Print nothing but the lines below starting at the line that holds "yellow diamond: rotated 20 degrees clockwise" and ending at the line that holds "pink star at", including both, each exactly as written.

■ **Data to process**:
========

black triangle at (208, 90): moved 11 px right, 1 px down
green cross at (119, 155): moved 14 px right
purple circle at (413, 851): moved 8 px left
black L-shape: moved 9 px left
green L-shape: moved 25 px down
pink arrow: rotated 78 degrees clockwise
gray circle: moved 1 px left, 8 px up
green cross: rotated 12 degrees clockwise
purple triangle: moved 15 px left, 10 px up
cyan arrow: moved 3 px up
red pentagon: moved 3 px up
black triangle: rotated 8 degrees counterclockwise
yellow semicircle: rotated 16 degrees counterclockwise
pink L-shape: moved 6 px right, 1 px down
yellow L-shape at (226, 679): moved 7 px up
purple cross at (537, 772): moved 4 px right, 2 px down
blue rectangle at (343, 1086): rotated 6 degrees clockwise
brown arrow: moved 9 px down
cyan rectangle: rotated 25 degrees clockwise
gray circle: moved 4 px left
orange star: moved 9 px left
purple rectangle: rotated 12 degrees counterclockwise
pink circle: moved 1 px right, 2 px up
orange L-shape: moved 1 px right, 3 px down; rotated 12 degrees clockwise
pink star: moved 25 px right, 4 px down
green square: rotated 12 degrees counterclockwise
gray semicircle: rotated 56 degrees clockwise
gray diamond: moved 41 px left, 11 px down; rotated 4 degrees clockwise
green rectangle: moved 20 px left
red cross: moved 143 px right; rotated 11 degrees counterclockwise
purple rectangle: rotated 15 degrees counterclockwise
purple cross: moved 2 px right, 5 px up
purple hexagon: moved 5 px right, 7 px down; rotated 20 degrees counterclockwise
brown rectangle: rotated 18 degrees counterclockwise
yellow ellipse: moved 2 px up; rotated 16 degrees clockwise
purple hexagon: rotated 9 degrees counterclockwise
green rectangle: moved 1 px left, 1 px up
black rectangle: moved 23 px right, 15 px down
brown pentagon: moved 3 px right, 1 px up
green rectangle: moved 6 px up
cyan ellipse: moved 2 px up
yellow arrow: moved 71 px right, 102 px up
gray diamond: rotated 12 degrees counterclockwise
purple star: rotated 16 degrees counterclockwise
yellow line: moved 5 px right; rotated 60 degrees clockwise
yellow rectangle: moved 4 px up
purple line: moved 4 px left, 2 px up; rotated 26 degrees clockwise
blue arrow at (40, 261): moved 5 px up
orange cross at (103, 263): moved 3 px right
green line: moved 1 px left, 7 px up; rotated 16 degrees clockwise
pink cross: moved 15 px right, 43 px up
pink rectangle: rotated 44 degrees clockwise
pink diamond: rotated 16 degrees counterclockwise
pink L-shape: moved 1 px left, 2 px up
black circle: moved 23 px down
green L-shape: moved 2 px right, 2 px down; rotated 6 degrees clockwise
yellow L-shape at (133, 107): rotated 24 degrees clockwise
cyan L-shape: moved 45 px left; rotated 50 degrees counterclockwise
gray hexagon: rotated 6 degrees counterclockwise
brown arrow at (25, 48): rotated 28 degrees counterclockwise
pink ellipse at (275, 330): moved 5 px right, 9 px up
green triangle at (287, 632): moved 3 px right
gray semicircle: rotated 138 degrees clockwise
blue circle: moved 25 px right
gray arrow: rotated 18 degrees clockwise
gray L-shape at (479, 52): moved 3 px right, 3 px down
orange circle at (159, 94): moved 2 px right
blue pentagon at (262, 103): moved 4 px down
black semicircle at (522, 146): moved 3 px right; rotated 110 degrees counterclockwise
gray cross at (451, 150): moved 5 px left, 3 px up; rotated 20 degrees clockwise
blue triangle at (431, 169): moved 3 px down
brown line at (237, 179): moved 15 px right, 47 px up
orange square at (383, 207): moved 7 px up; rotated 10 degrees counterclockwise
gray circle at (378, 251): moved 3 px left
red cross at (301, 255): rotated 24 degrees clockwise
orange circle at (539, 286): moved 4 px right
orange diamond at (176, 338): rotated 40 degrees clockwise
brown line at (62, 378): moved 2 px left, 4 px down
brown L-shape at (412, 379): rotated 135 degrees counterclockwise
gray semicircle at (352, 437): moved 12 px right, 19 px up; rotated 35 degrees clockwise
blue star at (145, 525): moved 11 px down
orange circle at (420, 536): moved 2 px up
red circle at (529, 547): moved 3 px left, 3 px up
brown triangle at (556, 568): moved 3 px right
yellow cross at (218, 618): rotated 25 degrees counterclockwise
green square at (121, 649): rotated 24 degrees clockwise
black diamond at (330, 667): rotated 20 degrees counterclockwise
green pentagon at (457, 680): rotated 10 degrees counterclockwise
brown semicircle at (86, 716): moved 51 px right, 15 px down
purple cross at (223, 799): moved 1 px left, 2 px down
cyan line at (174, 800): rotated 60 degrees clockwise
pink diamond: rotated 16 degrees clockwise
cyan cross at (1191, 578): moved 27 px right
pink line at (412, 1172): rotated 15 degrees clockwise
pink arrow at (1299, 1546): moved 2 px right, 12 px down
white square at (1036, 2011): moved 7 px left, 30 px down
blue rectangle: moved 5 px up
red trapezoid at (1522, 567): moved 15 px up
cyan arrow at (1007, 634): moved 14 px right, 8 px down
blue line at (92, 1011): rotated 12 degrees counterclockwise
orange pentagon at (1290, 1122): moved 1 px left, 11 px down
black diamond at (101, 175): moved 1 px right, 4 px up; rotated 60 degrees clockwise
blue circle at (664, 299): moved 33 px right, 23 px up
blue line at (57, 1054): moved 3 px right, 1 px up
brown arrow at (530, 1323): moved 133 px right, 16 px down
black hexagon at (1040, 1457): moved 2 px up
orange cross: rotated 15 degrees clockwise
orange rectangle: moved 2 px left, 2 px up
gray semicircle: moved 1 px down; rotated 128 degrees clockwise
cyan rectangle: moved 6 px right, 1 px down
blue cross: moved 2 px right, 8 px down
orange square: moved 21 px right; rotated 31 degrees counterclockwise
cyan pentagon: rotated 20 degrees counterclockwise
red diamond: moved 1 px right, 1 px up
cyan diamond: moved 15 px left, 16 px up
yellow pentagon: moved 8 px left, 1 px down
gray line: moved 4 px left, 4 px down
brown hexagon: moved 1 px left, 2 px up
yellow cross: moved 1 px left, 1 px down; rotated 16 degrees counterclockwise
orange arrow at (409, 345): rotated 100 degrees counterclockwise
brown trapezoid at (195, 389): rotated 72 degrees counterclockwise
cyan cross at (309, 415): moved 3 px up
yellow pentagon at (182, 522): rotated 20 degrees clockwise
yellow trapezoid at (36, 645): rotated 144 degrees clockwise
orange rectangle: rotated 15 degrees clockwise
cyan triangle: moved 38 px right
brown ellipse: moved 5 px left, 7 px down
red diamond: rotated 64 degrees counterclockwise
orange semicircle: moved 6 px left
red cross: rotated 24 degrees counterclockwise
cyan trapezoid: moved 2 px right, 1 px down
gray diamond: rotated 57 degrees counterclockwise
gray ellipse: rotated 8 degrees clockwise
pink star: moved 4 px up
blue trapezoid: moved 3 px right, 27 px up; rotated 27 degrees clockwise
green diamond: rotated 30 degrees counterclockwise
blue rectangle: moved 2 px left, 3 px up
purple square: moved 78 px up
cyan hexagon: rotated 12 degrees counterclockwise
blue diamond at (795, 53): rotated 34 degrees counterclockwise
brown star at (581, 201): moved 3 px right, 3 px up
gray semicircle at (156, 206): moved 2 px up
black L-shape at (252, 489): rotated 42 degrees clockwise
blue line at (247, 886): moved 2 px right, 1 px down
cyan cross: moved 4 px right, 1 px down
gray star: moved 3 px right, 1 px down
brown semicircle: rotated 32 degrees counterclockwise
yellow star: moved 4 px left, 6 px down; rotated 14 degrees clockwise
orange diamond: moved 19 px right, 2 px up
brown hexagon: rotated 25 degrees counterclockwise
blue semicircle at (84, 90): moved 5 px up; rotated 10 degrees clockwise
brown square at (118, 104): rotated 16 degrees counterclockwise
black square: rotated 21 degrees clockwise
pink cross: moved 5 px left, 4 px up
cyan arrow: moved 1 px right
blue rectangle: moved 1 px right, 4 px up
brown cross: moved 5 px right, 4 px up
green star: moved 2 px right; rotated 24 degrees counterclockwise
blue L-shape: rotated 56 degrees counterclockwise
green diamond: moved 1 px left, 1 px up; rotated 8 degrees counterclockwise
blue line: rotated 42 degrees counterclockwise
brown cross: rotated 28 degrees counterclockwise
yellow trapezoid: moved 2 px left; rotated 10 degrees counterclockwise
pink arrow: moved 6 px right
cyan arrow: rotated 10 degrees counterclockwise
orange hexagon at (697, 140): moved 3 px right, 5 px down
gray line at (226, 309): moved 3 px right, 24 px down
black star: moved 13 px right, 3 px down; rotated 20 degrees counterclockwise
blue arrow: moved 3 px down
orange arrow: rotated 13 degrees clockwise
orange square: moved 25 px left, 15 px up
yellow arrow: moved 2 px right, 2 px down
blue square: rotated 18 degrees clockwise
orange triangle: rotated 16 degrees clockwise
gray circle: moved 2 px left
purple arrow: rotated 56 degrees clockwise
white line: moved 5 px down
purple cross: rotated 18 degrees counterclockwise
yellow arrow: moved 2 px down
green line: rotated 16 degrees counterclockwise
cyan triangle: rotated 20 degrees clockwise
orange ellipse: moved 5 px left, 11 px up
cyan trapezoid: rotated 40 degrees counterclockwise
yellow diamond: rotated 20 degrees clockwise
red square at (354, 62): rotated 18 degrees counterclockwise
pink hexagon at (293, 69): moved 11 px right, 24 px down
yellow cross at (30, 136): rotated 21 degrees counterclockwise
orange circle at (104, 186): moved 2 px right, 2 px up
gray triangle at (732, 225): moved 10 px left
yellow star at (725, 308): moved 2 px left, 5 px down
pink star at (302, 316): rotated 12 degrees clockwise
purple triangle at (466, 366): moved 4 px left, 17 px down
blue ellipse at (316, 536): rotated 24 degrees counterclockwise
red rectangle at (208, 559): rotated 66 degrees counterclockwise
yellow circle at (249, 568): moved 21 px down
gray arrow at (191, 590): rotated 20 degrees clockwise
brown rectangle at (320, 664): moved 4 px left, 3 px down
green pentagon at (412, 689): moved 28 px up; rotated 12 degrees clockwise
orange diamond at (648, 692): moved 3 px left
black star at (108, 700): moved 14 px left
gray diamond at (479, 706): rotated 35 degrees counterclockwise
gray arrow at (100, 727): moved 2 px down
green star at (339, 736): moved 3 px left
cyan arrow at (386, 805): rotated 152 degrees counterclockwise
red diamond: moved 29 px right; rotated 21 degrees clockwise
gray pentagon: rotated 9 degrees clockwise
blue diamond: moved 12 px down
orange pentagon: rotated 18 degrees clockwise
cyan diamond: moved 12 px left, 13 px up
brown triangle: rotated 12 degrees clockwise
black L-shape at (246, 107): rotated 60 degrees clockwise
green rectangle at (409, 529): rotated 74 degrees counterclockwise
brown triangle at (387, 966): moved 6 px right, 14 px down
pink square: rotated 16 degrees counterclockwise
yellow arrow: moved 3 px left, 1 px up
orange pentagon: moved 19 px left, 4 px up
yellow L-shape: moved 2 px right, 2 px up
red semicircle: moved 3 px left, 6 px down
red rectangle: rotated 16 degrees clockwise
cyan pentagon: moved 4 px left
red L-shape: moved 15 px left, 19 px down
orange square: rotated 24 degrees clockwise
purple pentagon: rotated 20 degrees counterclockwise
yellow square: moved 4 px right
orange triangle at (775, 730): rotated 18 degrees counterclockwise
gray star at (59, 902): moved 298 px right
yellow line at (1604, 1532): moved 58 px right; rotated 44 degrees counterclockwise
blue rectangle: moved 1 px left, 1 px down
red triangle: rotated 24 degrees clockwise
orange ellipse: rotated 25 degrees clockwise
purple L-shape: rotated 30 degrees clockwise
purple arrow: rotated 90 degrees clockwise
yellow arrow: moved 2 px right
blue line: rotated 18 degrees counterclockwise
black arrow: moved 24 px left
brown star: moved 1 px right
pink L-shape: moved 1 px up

========

■ **Response**:
yellow diamond: rotated 20 degrees clockwise
red square at (354, 62): rotated 18 degrees counterclockwise
pink hexagon at (293, 69): moved 11 px right, 24 px down
yellow cross at (30, 136): rotated 21 degrees counterclockwise
orange circle at (104, 186): moved 2 px right, 2 px up
gray triangle at (732, 225): moved 10 px left
yellow star at (725, 308): moved 2 px left, 5 px down
pink star at (302, 316): rotated 12 degrees clockwise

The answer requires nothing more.